• **Stored data**:

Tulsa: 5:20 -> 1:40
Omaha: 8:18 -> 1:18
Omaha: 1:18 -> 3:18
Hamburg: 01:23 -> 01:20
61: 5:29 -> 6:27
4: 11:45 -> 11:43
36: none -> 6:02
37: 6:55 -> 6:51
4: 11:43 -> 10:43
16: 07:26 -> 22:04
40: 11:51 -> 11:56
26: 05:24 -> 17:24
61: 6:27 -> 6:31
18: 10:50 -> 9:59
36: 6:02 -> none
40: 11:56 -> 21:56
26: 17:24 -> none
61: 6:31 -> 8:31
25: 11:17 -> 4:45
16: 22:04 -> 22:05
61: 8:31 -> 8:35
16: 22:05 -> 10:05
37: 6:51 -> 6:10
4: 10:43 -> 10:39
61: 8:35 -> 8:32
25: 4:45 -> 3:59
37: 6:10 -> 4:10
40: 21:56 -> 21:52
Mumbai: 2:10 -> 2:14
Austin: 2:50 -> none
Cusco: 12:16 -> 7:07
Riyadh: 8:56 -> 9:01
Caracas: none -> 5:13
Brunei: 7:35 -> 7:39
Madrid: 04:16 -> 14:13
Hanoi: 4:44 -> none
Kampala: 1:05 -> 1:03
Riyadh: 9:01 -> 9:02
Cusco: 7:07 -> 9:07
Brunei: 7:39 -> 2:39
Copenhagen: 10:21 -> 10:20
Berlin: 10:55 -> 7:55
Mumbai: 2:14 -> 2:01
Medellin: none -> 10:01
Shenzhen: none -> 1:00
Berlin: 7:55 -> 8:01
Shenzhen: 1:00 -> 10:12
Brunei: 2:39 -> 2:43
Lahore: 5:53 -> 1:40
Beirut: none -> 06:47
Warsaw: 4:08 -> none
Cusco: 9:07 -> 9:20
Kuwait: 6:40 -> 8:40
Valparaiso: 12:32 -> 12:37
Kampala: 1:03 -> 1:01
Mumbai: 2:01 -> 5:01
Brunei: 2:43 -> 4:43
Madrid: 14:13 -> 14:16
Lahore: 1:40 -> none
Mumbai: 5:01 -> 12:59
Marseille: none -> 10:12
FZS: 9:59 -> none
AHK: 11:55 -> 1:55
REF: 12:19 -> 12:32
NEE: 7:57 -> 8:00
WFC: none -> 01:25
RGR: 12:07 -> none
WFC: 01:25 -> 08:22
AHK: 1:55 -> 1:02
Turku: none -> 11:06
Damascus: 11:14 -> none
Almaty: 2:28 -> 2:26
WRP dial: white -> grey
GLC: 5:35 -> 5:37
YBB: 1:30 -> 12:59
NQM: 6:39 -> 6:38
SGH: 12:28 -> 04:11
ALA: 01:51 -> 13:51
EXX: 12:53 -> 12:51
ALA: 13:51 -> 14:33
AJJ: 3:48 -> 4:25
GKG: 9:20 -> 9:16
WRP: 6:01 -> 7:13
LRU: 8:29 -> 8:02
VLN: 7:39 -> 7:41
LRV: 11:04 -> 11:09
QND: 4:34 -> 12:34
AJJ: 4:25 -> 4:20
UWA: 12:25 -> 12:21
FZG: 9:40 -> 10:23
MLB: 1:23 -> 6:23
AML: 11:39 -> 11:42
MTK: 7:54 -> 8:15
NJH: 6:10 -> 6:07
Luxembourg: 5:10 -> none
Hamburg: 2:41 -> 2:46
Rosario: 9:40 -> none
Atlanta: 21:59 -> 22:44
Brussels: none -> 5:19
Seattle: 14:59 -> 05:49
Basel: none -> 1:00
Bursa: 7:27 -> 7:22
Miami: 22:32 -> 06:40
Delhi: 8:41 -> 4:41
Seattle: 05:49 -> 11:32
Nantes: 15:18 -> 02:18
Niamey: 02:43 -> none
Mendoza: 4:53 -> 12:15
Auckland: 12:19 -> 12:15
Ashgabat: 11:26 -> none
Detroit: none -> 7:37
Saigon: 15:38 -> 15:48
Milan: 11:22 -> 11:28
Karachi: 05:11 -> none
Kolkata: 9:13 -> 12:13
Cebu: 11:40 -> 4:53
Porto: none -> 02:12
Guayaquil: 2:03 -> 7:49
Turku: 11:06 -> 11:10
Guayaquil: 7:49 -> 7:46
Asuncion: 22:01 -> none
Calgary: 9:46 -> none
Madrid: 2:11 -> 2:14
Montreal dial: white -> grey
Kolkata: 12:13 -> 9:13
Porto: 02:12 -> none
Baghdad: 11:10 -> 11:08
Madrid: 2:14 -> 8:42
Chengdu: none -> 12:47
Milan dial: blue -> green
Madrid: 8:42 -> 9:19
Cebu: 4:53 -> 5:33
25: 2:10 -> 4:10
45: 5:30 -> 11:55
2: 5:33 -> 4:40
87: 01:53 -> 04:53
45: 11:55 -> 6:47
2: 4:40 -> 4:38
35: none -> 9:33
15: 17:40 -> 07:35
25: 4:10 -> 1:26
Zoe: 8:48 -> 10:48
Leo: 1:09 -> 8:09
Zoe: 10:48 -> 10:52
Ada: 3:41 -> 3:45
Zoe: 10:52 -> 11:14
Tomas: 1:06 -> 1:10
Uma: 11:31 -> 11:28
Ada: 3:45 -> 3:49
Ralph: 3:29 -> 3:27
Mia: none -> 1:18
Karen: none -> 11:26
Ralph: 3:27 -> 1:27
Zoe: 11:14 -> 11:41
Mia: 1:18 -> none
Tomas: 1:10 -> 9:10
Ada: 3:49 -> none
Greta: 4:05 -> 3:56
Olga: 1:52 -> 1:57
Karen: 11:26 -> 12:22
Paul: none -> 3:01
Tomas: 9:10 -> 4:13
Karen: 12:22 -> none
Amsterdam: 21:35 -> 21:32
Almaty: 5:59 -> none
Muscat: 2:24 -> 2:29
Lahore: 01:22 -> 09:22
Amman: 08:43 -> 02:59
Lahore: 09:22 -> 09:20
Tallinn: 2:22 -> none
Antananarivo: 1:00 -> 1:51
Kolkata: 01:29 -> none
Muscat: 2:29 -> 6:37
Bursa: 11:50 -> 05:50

• **THE REQUEST**: Show every line of the data above that contains the string "Karen", treating uppercase and lowercase as different.

• **TASK ANSWER**:
Karen: none -> 11:26
Karen: 11:26 -> 12:22
Karen: 12:22 -> none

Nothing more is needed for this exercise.